Task>
The exercise asks for every line of the data to be reproduced exactly.

Available records>

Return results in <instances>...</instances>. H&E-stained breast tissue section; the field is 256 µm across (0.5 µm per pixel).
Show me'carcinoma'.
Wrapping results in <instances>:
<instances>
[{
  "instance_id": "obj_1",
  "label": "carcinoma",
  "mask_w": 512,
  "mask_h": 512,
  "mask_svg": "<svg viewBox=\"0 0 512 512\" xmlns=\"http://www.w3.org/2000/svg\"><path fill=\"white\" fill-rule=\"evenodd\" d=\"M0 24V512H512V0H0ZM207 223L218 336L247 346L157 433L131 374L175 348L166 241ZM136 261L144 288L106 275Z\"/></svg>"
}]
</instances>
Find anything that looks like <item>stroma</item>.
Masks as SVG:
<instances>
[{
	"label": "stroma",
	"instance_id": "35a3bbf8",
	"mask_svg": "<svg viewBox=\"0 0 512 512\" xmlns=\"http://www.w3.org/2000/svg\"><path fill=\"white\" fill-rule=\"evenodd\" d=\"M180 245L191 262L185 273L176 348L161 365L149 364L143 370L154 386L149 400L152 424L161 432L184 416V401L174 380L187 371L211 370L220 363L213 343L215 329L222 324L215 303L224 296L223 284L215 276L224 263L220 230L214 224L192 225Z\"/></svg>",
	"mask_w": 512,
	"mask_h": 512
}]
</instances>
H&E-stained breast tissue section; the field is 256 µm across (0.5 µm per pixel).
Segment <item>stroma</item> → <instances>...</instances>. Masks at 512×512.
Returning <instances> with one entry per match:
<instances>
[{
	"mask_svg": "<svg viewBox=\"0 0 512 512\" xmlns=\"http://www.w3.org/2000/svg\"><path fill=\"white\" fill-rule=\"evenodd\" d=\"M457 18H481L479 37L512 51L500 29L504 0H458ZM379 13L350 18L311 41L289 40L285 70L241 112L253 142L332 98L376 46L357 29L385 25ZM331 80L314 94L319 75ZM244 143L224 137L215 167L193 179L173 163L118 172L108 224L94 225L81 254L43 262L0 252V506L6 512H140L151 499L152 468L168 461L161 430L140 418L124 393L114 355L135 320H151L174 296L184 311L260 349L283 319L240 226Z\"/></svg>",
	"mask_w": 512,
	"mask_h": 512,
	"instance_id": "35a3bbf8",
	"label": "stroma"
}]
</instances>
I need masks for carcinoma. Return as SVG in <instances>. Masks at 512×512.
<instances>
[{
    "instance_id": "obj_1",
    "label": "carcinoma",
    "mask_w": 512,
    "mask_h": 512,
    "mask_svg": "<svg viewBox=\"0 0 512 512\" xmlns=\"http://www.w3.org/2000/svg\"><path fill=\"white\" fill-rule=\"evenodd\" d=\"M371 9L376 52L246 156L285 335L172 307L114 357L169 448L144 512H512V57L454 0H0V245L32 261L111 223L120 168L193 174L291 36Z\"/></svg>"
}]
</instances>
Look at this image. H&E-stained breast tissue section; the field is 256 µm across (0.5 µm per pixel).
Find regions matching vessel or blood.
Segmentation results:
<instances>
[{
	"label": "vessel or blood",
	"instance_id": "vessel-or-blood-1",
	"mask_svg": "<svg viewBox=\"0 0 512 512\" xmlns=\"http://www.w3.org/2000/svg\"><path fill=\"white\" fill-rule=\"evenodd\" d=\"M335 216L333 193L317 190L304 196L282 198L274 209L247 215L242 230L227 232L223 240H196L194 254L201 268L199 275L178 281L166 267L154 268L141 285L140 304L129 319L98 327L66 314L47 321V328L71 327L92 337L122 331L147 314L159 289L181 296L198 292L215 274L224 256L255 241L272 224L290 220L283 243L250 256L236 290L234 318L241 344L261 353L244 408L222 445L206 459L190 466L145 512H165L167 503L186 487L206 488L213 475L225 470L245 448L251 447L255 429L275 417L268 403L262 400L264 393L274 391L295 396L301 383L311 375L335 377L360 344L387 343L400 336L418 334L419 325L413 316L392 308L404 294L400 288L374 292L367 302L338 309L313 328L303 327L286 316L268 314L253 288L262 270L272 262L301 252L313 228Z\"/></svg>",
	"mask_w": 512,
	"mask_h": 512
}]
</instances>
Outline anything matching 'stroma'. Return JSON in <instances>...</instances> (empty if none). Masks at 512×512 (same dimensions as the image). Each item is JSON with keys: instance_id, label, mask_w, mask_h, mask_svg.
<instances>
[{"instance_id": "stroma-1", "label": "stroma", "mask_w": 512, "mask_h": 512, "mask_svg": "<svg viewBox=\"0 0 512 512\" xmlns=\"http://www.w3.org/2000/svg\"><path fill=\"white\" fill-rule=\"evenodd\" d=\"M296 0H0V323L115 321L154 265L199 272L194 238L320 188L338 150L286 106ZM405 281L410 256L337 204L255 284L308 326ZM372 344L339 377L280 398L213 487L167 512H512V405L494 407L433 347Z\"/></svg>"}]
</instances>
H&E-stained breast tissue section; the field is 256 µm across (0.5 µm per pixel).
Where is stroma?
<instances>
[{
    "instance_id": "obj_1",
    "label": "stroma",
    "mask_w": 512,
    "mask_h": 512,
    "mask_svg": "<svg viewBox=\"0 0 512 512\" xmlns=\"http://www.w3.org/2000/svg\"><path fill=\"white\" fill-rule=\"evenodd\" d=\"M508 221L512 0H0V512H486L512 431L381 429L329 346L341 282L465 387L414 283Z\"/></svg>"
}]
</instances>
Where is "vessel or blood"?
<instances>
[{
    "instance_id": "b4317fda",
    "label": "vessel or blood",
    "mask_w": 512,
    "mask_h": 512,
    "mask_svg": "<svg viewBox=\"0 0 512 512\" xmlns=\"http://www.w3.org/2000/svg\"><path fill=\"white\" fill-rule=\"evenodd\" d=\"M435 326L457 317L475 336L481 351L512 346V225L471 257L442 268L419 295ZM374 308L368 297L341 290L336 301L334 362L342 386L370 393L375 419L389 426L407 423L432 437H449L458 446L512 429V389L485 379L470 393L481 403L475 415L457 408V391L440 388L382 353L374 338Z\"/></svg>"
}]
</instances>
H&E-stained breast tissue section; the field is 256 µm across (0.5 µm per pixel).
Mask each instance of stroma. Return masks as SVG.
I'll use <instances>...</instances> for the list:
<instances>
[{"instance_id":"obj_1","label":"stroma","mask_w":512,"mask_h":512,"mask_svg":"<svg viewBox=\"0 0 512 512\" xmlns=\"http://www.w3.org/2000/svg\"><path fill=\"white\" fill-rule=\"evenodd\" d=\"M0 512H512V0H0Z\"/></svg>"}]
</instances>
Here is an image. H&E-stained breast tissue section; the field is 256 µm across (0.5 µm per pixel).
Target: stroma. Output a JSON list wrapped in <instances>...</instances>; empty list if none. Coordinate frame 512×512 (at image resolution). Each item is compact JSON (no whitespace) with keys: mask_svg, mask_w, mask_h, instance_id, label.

Answer to this exercise>
Return results in <instances>...</instances>. H&E-stained breast tissue section; the field is 256 µm across (0.5 µm per pixel).
Show me'carcinoma'.
Wrapping results in <instances>:
<instances>
[{
  "instance_id": "obj_1",
  "label": "carcinoma",
  "mask_w": 512,
  "mask_h": 512,
  "mask_svg": "<svg viewBox=\"0 0 512 512\" xmlns=\"http://www.w3.org/2000/svg\"><path fill=\"white\" fill-rule=\"evenodd\" d=\"M0 24V512H512V0H0ZM207 223L218 336L247 346L157 433L131 374L175 348L166 241ZM136 261L144 288L106 275Z\"/></svg>"
}]
</instances>
Find anything that looks like <item>stroma</item>.
Masks as SVG:
<instances>
[{
	"label": "stroma",
	"instance_id": "35a3bbf8",
	"mask_svg": "<svg viewBox=\"0 0 512 512\" xmlns=\"http://www.w3.org/2000/svg\"><path fill=\"white\" fill-rule=\"evenodd\" d=\"M180 245L191 262L185 273L176 348L161 365L149 364L143 370L154 386L149 400L152 424L161 432L184 416V401L174 380L187 371L211 370L220 363L213 343L215 329L222 324L215 303L224 296L223 284L215 276L224 263L220 230L214 224L192 225Z\"/></svg>",
	"mask_w": 512,
	"mask_h": 512
}]
</instances>
H&E-stained breast tissue section; the field is 256 µm across (0.5 µm per pixel).
Segment <item>stroma</item> → <instances>...</instances>. Masks at 512×512.
Returning <instances> with one entry per match:
<instances>
[{
	"mask_svg": "<svg viewBox=\"0 0 512 512\" xmlns=\"http://www.w3.org/2000/svg\"><path fill=\"white\" fill-rule=\"evenodd\" d=\"M457 18H481L479 37L512 51L500 29L504 0H458ZM379 13L350 18L311 41L289 40L285 70L241 112L253 142L332 98L376 46L357 29L385 25ZM331 80L314 94L319 75ZM244 143L224 137L215 167L193 179L173 163L118 172L108 224L94 225L81 254L43 262L0 252V506L6 512H140L151 499L152 468L168 461L161 430L140 418L124 393L114 355L135 320H151L174 296L184 311L260 349L283 319L240 226Z\"/></svg>",
	"mask_w": 512,
	"mask_h": 512,
	"instance_id": "35a3bbf8",
	"label": "stroma"
}]
</instances>
I need masks for carcinoma. Return as SVG in <instances>. Masks at 512×512.
<instances>
[{
    "instance_id": "obj_1",
    "label": "carcinoma",
    "mask_w": 512,
    "mask_h": 512,
    "mask_svg": "<svg viewBox=\"0 0 512 512\" xmlns=\"http://www.w3.org/2000/svg\"><path fill=\"white\" fill-rule=\"evenodd\" d=\"M371 9L376 52L246 156L285 335L172 307L114 357L169 448L144 512H512V57L454 0H0V245L32 261L111 223L120 168L193 174L291 36Z\"/></svg>"
}]
</instances>
Look at this image. H&E-stained breast tissue section; the field is 256 µm across (0.5 µm per pixel).
Find regions matching vessel or blood.
Segmentation results:
<instances>
[{
	"label": "vessel or blood",
	"instance_id": "vessel-or-blood-1",
	"mask_svg": "<svg viewBox=\"0 0 512 512\" xmlns=\"http://www.w3.org/2000/svg\"><path fill=\"white\" fill-rule=\"evenodd\" d=\"M335 216L333 193L317 190L304 196L282 198L274 209L247 215L242 230L227 232L223 240H196L194 254L201 268L199 275L178 281L166 267L154 268L141 285L140 304L129 319L98 327L66 314L47 321V328L71 327L92 337L122 331L147 314L159 289L181 296L198 292L215 274L224 256L255 241L272 224L290 220L283 243L250 256L236 290L234 318L241 344L261 353L244 408L222 445L206 459L190 466L145 512H165L167 503L186 487L206 488L213 475L225 470L245 448L251 447L255 429L275 417L268 403L262 400L264 393L274 391L295 396L301 383L311 375L335 377L360 344L387 343L400 336L418 334L419 325L413 316L392 308L404 294L400 288L374 292L367 302L338 309L313 328L303 327L286 316L268 314L253 288L262 270L272 262L301 252L313 228Z\"/></svg>",
	"mask_w": 512,
	"mask_h": 512
}]
</instances>
Outline anything matching 'stroma'. Return JSON in <instances>...</instances> (empty if none). Masks at 512×512 (same dimensions as the image). Each item is JSON with keys: instance_id, label, mask_w, mask_h, mask_svg.
<instances>
[{"instance_id": "stroma-1", "label": "stroma", "mask_w": 512, "mask_h": 512, "mask_svg": "<svg viewBox=\"0 0 512 512\" xmlns=\"http://www.w3.org/2000/svg\"><path fill=\"white\" fill-rule=\"evenodd\" d=\"M296 0H0V323L115 321L154 265L199 272L194 238L320 188L338 150L286 106ZM405 281L410 256L337 204L255 284L308 326ZM372 344L339 377L280 398L213 487L167 512H512V405L494 407L433 347Z\"/></svg>"}]
</instances>
H&E-stained breast tissue section; the field is 256 µm across (0.5 µm per pixel).
Where is stroma?
<instances>
[{
    "instance_id": "obj_1",
    "label": "stroma",
    "mask_w": 512,
    "mask_h": 512,
    "mask_svg": "<svg viewBox=\"0 0 512 512\" xmlns=\"http://www.w3.org/2000/svg\"><path fill=\"white\" fill-rule=\"evenodd\" d=\"M508 221L512 0H0V512H486L512 431L381 429L329 346L341 282L465 387L414 283Z\"/></svg>"
}]
</instances>
Where is "vessel or blood"?
<instances>
[{
    "instance_id": "b4317fda",
    "label": "vessel or blood",
    "mask_w": 512,
    "mask_h": 512,
    "mask_svg": "<svg viewBox=\"0 0 512 512\" xmlns=\"http://www.w3.org/2000/svg\"><path fill=\"white\" fill-rule=\"evenodd\" d=\"M435 326L457 317L475 336L481 351L512 346V225L471 257L442 268L419 295ZM374 308L368 297L341 290L336 301L334 362L342 386L370 393L375 419L389 426L407 423L432 437H449L458 446L512 429V389L485 379L470 393L481 403L475 415L457 408V391L440 388L382 353L374 338Z\"/></svg>"
}]
</instances>
H&E-stained breast tissue section; the field is 256 µm across (0.5 µm per pixel).
Mask each instance of stroma. Return masks as SVG.
I'll use <instances>...</instances> for the list:
<instances>
[{"instance_id":"obj_1","label":"stroma","mask_w":512,"mask_h":512,"mask_svg":"<svg viewBox=\"0 0 512 512\" xmlns=\"http://www.w3.org/2000/svg\"><path fill=\"white\" fill-rule=\"evenodd\" d=\"M0 512H512V0H0Z\"/></svg>"}]
</instances>
Here is an image. H&E-stained breast tissue section; the field is 256 µm across (0.5 µm per pixel).
Target: stroma. Output a JSON list wrapped in <instances>...</instances>; empty list if none. Coordinate frame 512×512 (at image resolution). Each item is compact JSON (no whitespace) with keys: mask_svg, mask_w, mask_h, instance_id, label.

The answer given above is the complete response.